*** Information given
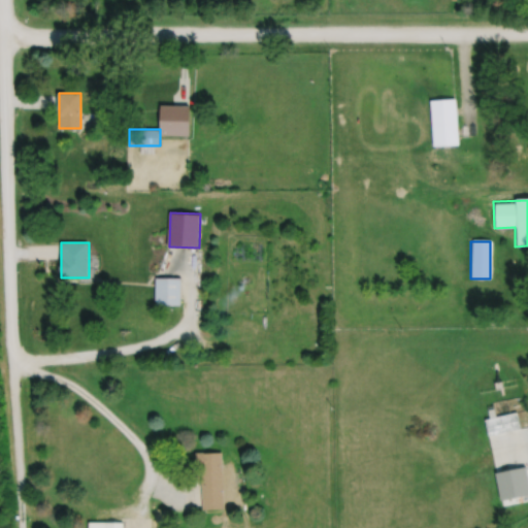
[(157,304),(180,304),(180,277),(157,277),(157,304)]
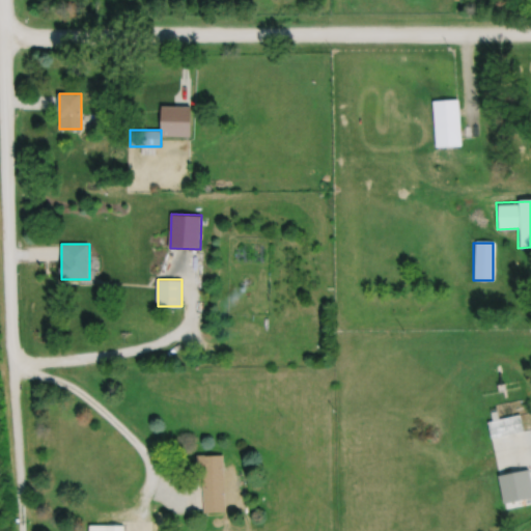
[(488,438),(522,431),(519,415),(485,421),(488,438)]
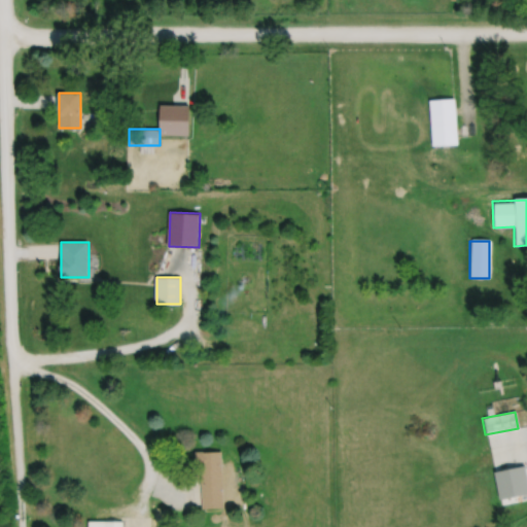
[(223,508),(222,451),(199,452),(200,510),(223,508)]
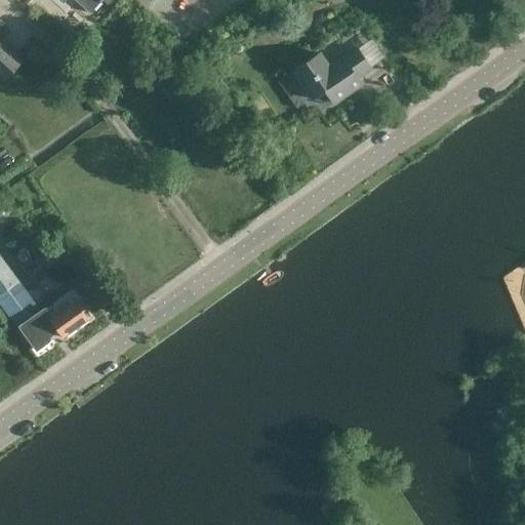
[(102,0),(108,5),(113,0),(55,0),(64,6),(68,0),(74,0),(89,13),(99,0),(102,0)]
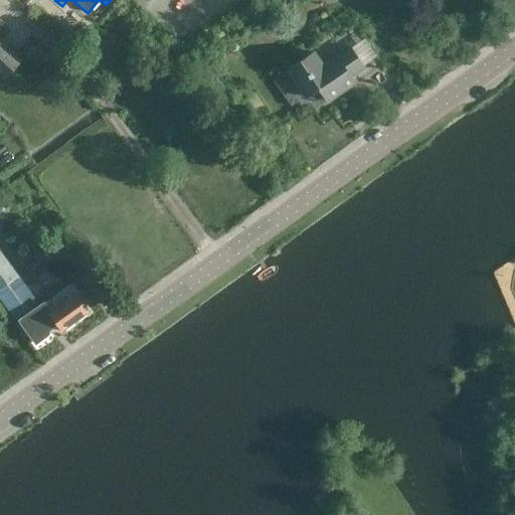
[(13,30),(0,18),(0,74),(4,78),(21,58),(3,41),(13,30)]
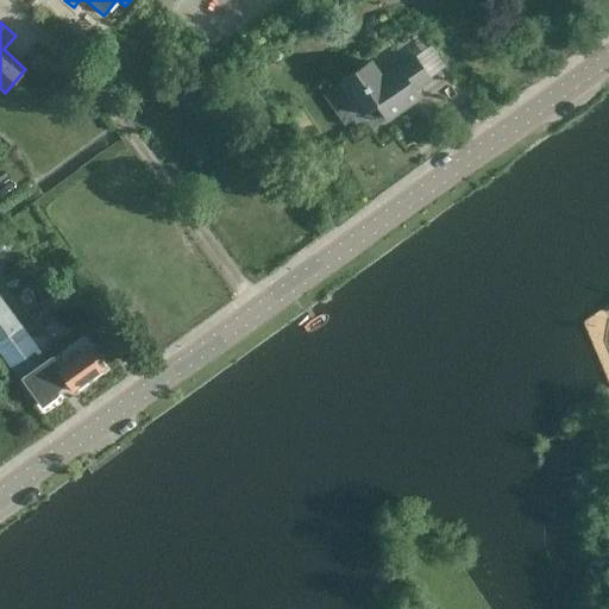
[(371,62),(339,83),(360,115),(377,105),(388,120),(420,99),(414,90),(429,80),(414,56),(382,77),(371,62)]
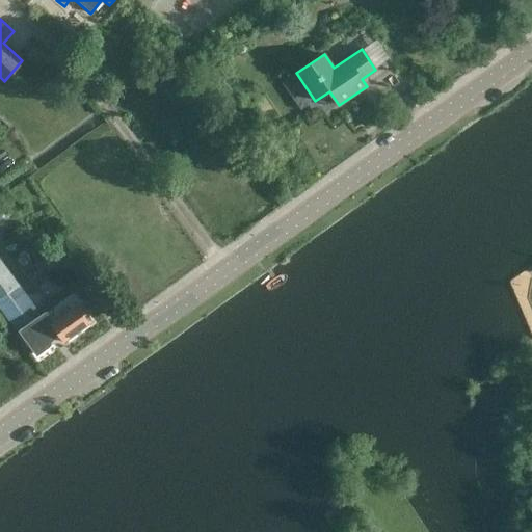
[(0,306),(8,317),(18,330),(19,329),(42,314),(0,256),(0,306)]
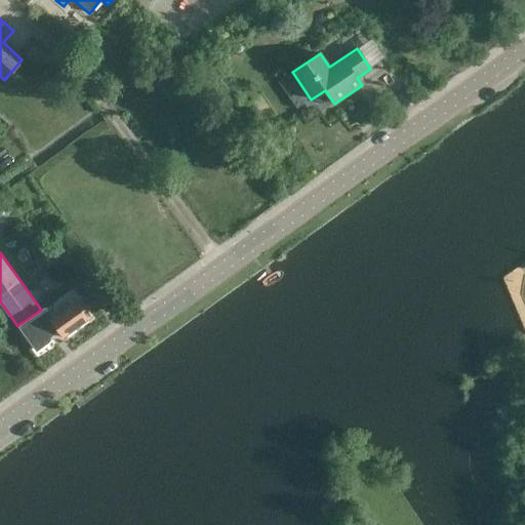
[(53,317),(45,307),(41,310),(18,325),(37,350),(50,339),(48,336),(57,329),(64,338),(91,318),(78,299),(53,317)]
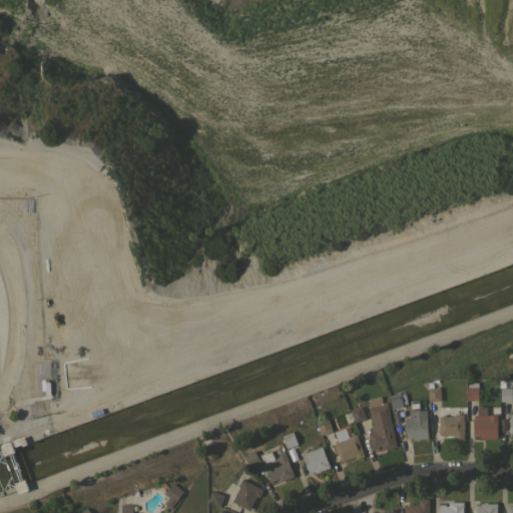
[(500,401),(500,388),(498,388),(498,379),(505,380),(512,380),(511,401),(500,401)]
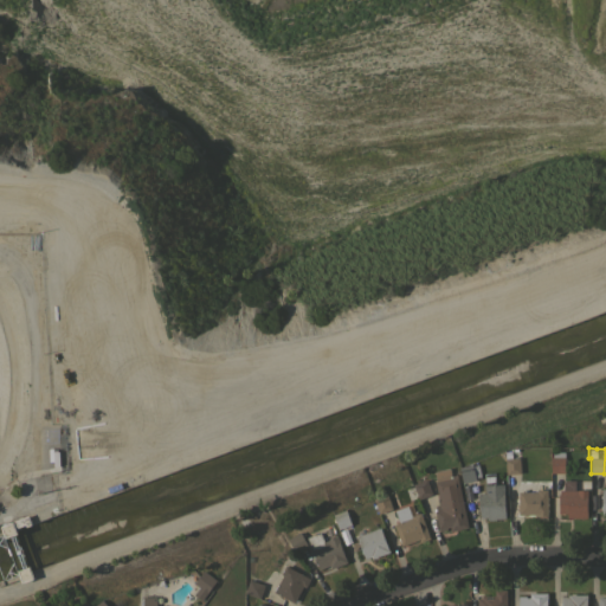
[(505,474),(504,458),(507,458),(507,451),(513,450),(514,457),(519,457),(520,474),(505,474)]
******
Each line above from the one containing "[(13,30),(0,18),(0,74),(4,78),(21,58),(3,41),(13,30)]" through the one containing "[(0,306),(8,317),(18,330),(19,329),(42,314),(0,256),(0,306)]" is to be returned verbatim. Nothing else, and no pictures.

[(13,30),(0,18),(0,74),(4,78),(21,58),(3,41),(13,30)]
[(371,62),(339,83),(360,115),(377,105),(388,120),(420,99),(414,90),(429,80),(414,56),(382,77),(371,62)]
[(0,306),(8,317),(18,330),(19,329),(42,314),(0,256),(0,306)]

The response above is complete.